● WHAT THE EXERCISE ASKS
Please output exactly the part of the records below that opens with the line containing "R209: 680 (N_2, VDD) -> none" and closes with the line containing "R5: 3.3k (GND, U2/PB1) -> 68k (GND, U2/PB1)", both lines included, and nothing else.

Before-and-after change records
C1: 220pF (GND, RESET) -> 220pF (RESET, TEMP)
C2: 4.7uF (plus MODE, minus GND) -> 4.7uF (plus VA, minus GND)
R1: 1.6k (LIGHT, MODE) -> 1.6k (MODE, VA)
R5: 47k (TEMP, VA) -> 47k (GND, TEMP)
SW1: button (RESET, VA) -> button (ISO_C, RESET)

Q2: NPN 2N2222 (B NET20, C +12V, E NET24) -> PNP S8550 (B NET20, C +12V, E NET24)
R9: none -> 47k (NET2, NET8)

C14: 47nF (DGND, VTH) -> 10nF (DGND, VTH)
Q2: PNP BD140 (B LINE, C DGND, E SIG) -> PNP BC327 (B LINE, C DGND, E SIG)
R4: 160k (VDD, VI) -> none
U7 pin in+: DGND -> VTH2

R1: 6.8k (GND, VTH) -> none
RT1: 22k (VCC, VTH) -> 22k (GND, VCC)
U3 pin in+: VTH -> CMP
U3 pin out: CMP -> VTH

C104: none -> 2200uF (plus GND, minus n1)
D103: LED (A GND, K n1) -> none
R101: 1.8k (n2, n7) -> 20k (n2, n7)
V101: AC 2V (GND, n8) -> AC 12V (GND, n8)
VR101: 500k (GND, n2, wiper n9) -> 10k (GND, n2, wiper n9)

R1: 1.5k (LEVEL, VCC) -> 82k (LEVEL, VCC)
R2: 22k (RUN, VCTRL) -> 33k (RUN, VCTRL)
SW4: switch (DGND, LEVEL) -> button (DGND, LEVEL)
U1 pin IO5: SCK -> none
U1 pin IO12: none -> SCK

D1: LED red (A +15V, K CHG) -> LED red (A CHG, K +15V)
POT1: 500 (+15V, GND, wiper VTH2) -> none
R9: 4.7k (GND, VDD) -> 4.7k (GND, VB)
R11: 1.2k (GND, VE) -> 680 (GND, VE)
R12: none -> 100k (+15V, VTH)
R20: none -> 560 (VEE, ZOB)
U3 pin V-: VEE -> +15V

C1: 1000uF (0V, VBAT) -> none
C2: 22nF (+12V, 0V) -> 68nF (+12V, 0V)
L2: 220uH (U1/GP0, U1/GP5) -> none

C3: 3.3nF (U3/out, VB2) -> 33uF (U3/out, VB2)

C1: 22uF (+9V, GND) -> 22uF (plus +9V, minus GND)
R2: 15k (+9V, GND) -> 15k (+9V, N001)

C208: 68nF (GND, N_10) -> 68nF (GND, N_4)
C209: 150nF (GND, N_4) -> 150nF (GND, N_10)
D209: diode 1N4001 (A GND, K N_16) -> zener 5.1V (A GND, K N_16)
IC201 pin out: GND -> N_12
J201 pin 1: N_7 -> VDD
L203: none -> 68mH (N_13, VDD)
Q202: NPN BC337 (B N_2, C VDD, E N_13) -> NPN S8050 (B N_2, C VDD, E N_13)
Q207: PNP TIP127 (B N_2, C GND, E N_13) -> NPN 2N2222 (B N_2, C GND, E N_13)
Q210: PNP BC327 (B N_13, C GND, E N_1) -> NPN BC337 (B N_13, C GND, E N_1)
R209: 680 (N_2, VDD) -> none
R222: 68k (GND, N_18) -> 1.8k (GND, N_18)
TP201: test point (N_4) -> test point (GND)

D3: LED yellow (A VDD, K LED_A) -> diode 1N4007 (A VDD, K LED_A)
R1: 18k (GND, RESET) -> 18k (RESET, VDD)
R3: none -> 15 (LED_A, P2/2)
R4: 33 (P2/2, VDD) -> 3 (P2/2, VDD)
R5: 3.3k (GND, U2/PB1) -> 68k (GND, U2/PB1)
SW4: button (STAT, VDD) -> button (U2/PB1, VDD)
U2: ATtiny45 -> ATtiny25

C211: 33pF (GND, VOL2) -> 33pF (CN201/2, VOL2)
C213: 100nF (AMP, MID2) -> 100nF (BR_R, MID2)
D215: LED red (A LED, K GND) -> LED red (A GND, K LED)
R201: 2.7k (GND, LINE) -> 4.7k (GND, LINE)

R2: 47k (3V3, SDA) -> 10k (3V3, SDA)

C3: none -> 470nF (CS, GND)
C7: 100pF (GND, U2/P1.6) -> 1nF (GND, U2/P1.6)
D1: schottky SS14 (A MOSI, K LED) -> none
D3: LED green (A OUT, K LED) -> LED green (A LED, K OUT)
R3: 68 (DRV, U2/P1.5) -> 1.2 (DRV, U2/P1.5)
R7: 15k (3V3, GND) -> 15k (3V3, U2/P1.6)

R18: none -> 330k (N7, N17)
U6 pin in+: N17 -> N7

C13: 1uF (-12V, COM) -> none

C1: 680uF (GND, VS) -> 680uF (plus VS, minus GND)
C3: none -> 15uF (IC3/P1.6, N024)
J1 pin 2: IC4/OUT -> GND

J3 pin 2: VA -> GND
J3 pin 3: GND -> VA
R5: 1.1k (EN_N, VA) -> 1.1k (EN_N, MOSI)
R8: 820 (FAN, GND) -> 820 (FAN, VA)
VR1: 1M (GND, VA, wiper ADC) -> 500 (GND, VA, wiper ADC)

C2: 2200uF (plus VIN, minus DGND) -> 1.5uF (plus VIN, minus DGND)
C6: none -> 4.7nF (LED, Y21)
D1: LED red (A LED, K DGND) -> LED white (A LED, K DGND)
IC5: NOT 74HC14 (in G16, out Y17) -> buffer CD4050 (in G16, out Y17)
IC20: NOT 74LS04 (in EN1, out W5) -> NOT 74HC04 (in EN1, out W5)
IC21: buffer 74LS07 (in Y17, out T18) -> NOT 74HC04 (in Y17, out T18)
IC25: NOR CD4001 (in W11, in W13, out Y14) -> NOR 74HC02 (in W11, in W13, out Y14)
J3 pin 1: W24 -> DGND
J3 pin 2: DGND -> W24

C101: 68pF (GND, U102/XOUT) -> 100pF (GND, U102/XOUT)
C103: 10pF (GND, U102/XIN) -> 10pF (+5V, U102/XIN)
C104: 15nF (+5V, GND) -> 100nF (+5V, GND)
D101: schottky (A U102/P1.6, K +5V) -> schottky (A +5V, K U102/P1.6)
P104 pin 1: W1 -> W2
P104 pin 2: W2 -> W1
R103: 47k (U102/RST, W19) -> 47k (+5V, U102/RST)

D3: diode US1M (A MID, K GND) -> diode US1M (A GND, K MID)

● PROBLEM SOLUTION
R209: 680 (N_2, VDD) -> none
R222: 68k (GND, N_18) -> 1.8k (GND, N_18)
TP201: test point (N_4) -> test point (GND)

D3: LED yellow (A VDD, K LED_A) -> diode 1N4007 (A VDD, K LED_A)
R1: 18k (GND, RESET) -> 18k (RESET, VDD)
R3: none -> 15 (LED_A, P2/2)
R4: 33 (P2/2, VDD) -> 3 (P2/2, VDD)
R5: 3.3k (GND, U2/PB1) -> 68k (GND, U2/PB1)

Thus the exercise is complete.